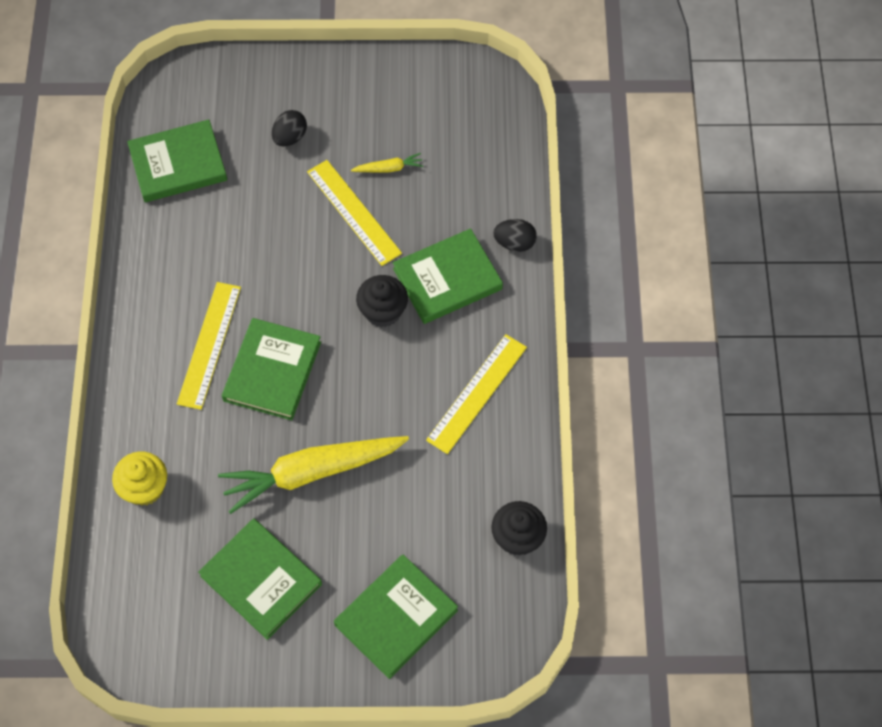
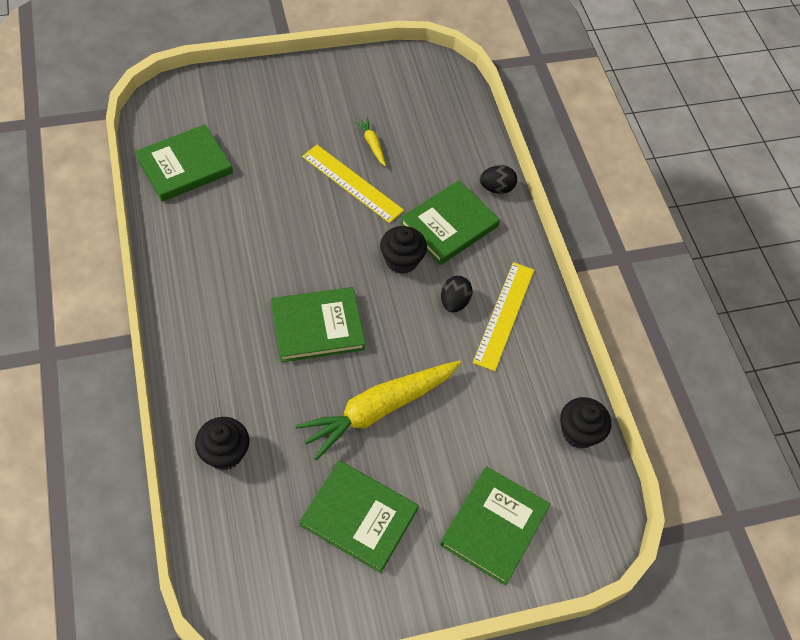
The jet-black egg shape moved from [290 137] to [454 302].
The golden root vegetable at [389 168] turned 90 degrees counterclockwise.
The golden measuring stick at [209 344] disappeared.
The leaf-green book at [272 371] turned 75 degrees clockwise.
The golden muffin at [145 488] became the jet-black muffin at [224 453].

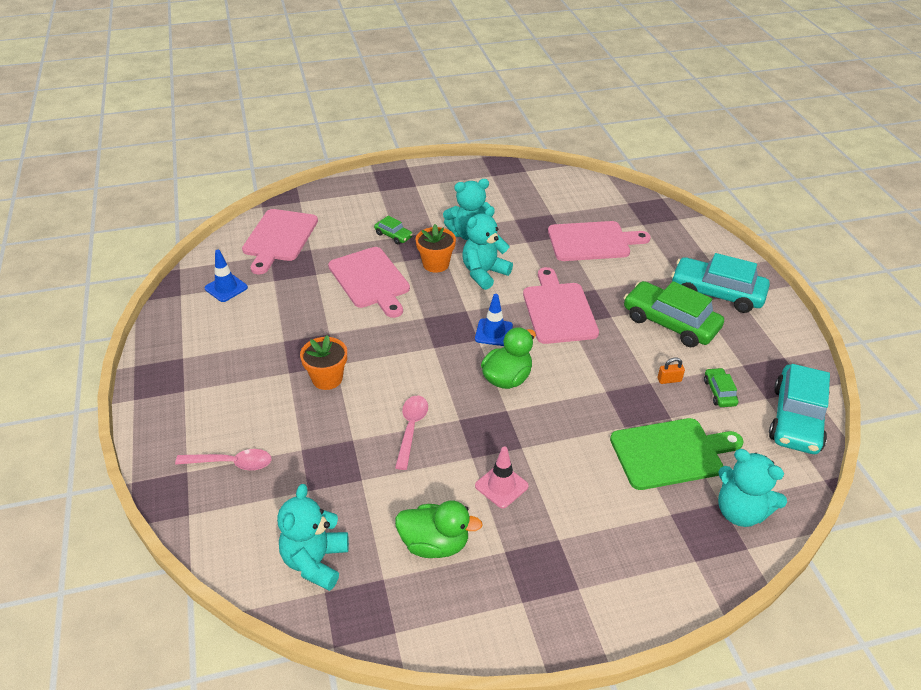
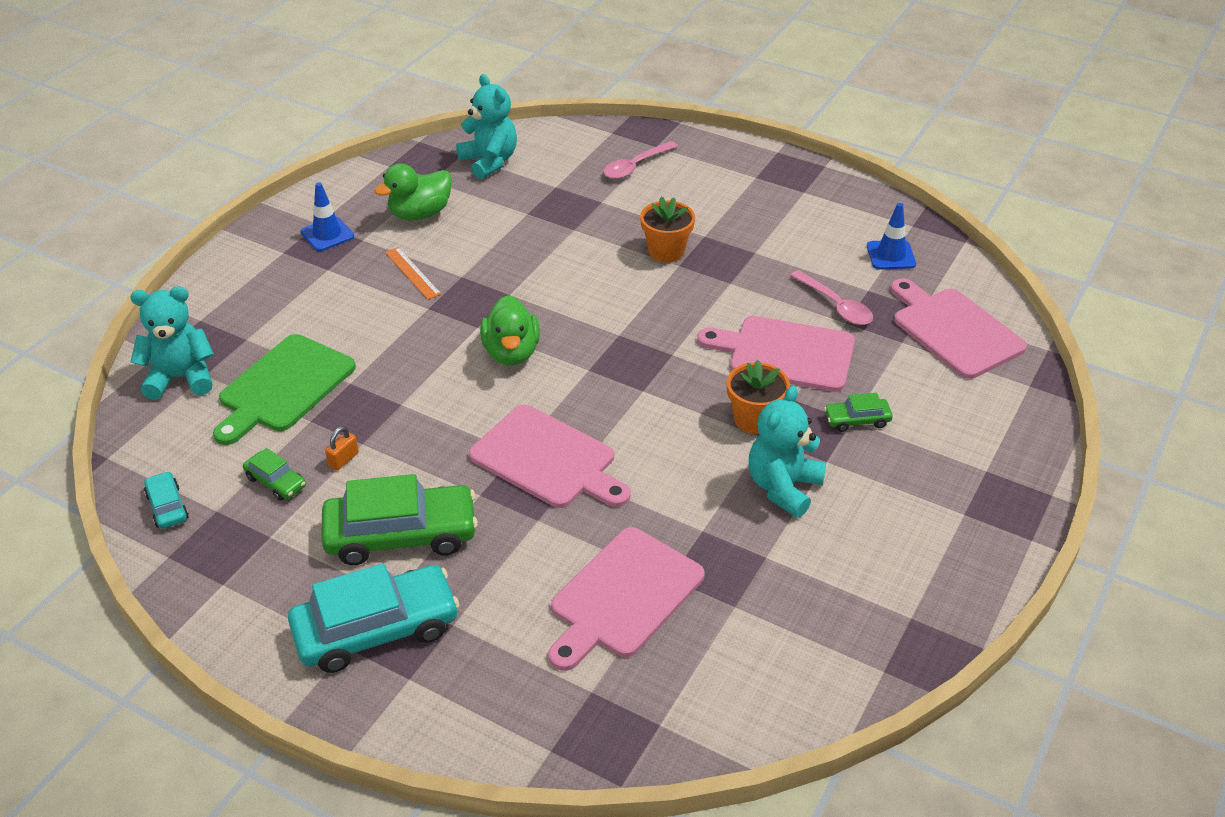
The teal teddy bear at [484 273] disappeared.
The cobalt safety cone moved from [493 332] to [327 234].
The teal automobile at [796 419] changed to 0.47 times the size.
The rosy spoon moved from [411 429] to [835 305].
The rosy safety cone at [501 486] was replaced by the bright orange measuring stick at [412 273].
· · · ·
THE PROBLEM - Select every line of the material above holding the word "cone" and copy it.

EXERCISE OUTPUT -
The cobalt safety cone moved from [493 332] to [327 234].
The rosy safety cone at [501 486] was replaced by the bright orange measuring stick at [412 273].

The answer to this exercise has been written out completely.